EXERCISE DETAILS: Copy all of the data below line for line, changing nothing.

Items listed in a dataset:
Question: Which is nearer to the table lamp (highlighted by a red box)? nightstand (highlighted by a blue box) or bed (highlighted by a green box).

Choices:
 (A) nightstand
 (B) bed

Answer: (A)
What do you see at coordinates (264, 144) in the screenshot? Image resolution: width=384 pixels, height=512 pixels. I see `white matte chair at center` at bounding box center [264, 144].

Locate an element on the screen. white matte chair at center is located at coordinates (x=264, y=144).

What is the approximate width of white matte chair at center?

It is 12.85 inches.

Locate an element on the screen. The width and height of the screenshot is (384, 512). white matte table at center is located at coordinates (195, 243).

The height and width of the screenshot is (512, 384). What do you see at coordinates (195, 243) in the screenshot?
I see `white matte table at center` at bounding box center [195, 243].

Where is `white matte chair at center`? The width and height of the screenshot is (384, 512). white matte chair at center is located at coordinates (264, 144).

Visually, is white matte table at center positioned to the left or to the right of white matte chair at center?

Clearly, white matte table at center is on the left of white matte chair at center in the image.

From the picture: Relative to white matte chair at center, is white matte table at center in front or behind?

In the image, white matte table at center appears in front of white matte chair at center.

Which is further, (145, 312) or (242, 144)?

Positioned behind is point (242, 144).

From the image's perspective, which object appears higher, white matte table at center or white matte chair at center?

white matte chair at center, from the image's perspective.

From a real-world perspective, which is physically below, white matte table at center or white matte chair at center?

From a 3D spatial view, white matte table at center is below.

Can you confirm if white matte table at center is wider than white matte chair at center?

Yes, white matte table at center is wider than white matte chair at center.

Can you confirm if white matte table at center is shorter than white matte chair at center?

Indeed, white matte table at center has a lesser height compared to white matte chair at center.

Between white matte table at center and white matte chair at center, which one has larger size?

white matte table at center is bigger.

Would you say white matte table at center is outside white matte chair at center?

THE RESPONSE:
Question: Which is nearer to the table lamp (highlighted by a red box)? nightstand (highlighted by a blue box) or bed (highlighted by a green box).

Choices:
 (A) nightstand
 (B) bed

Answer: (A)
What do you see at coordinates (264, 144) in the screenshot? Image resolution: width=384 pixels, height=512 pixels. I see `white matte chair at center` at bounding box center [264, 144].

Locate an element on the screen. white matte chair at center is located at coordinates (x=264, y=144).

What is the approximate width of white matte chair at center?

It is 12.85 inches.

Locate an element on the screen. The width and height of the screenshot is (384, 512). white matte table at center is located at coordinates (195, 243).

The height and width of the screenshot is (512, 384). What do you see at coordinates (195, 243) in the screenshot?
I see `white matte table at center` at bounding box center [195, 243].

Where is `white matte chair at center`? The width and height of the screenshot is (384, 512). white matte chair at center is located at coordinates (264, 144).

Visually, is white matte table at center positioned to the left or to the right of white matte chair at center?

Clearly, white matte table at center is on the left of white matte chair at center in the image.

From the picture: Relative to white matte chair at center, is white matte table at center in front or behind?

In the image, white matte table at center appears in front of white matte chair at center.

Which is further, (145, 312) or (242, 144)?

Positioned behind is point (242, 144).

From the image's perspective, which object appears higher, white matte table at center or white matte chair at center?

white matte chair at center, from the image's perspective.

From a real-world perspective, which is physically below, white matte table at center or white matte chair at center?

From a 3D spatial view, white matte table at center is below.

Can you confirm if white matte table at center is wider than white matte chair at center?

Yes, white matte table at center is wider than white matte chair at center.

Can you confirm if white matte table at center is shorter than white matte chair at center?

Indeed, white matte table at center has a lesser height compared to white matte chair at center.

Between white matte table at center and white matte chair at center, which one has larger size?

white matte table at center is bigger.

Would you say white matte table at center is outside white matte chair at center?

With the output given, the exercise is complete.